● What needs to be done
Your answer consists of the lines in the data that contain "size". Copy each of them.
_ _ _ _ _ _ _
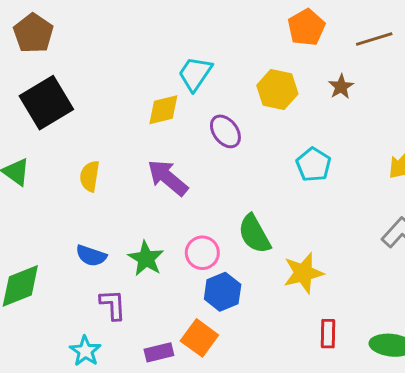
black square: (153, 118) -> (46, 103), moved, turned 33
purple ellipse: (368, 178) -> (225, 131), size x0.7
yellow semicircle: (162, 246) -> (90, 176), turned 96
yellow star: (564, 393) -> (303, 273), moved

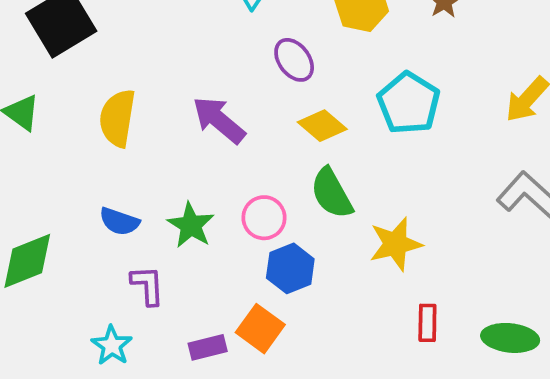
yellow diamond: (163, 110) -> (322, 126), moved, turned 54
cyan pentagon: (314, 165) -> (409, 103), size x1.4
yellow semicircle: (90, 176) -> (117, 118), size x1.4

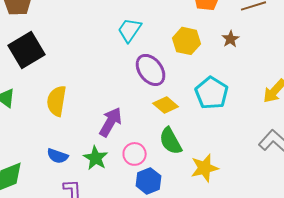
purple ellipse: (294, 60) -> (151, 70), size x1.4
purple arrow: (219, 120) -> (111, 122), moved, turned 80

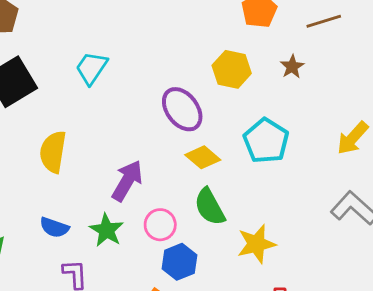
cyan trapezoid: (130, 30) -> (91, 68), moved

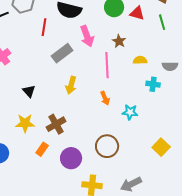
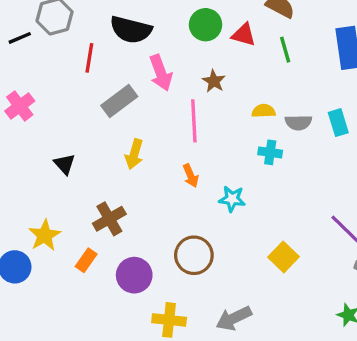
yellow semicircle: (140, 60) -> (264, 111), moved
yellow star: (25, 123) -> (45, 235), moved, turned -30

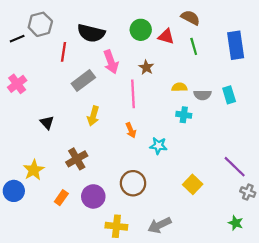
orange rectangle: (86, 260) -> (61, 198), moved

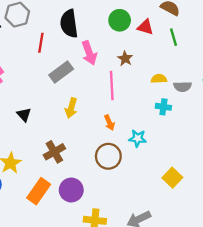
black semicircle: (91, 33) -> (69, 24), turned 68
brown circle: (133, 183) -> (108, 156), moved
orange rectangle: (61, 198) -> (39, 191), size x1.6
_ _ _ _ _ _ _
● Answer below
purple ellipse: (368, 178) -> (225, 131), size x0.7
cyan pentagon: (314, 165) -> (409, 103), size x1.4
yellow semicircle: (90, 176) -> (117, 118), size x1.4
purple ellipse: (294, 60) -> (151, 70), size x1.4
orange rectangle: (61, 198) -> (39, 191), size x1.6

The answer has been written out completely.